(Object change descriptions)
··········
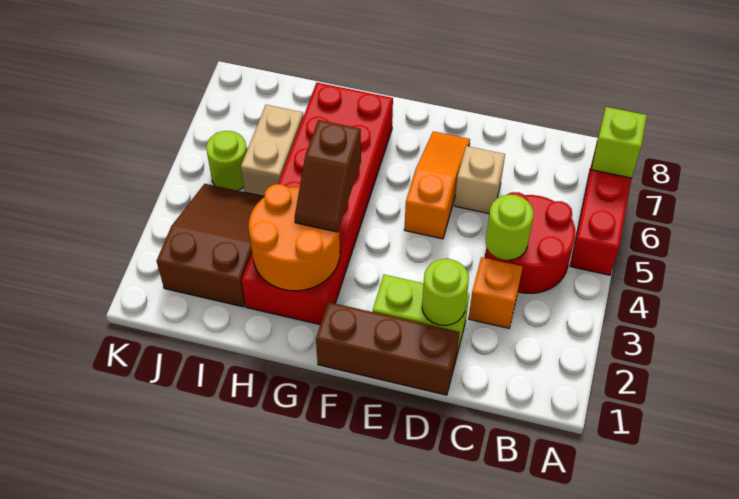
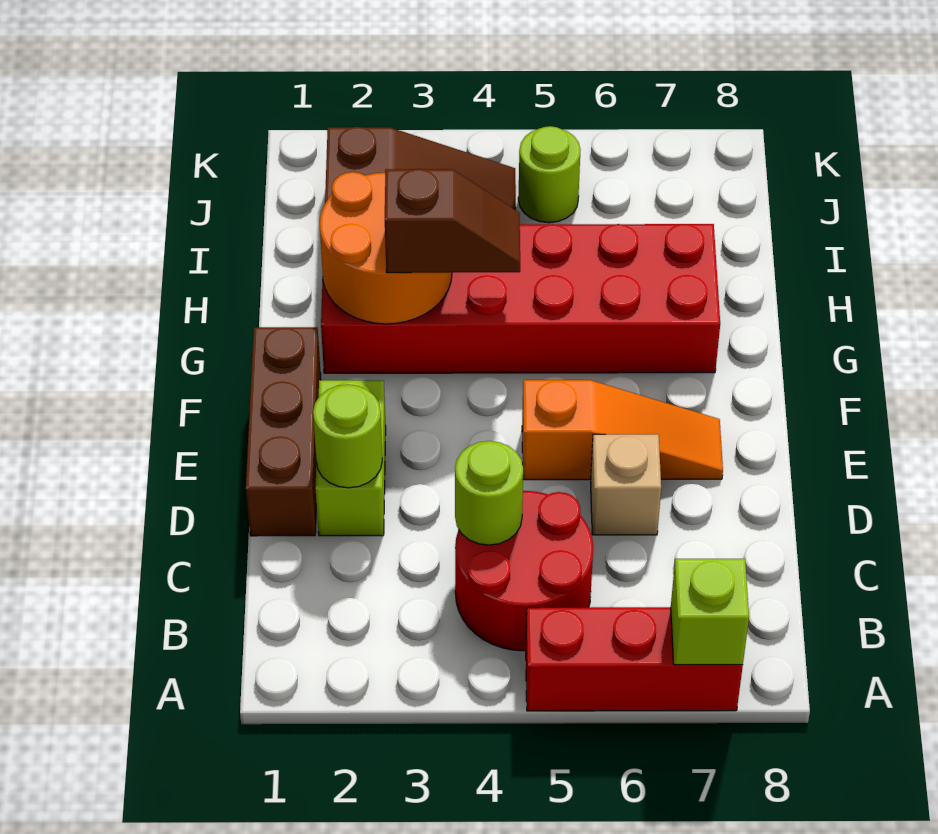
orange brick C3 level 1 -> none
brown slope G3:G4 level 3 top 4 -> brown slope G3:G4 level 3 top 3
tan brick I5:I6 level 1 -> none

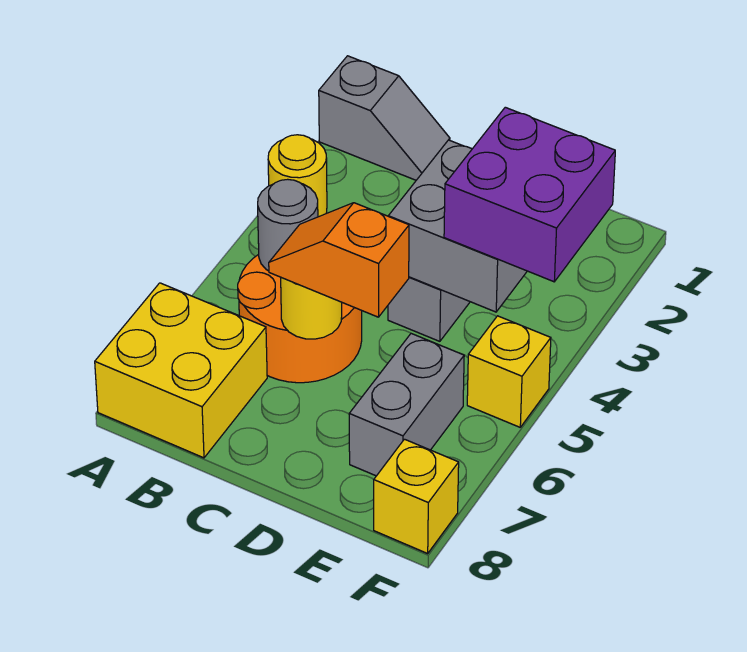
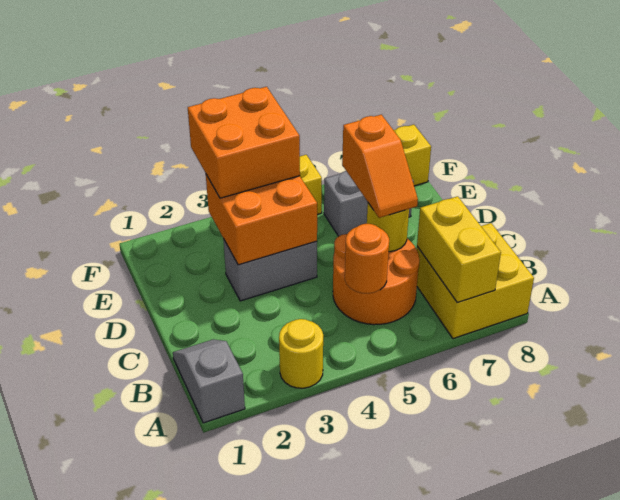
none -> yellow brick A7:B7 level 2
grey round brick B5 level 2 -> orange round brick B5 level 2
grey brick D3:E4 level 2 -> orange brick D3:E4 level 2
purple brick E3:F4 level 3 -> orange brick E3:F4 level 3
··········
* DIRECTIONS FOR THIS TASK: Copy each line above that has the word "brick".

* WRITTEN RESPONSE:
orange brick C3 level 1 -> none
tan brick I5:I6 level 1 -> none
none -> yellow brick A7:B7 level 2
grey round brick B5 level 2 -> orange round brick B5 level 2
grey brick D3:E4 level 2 -> orange brick D3:E4 level 2
purple brick E3:F4 level 3 -> orange brick E3:F4 level 3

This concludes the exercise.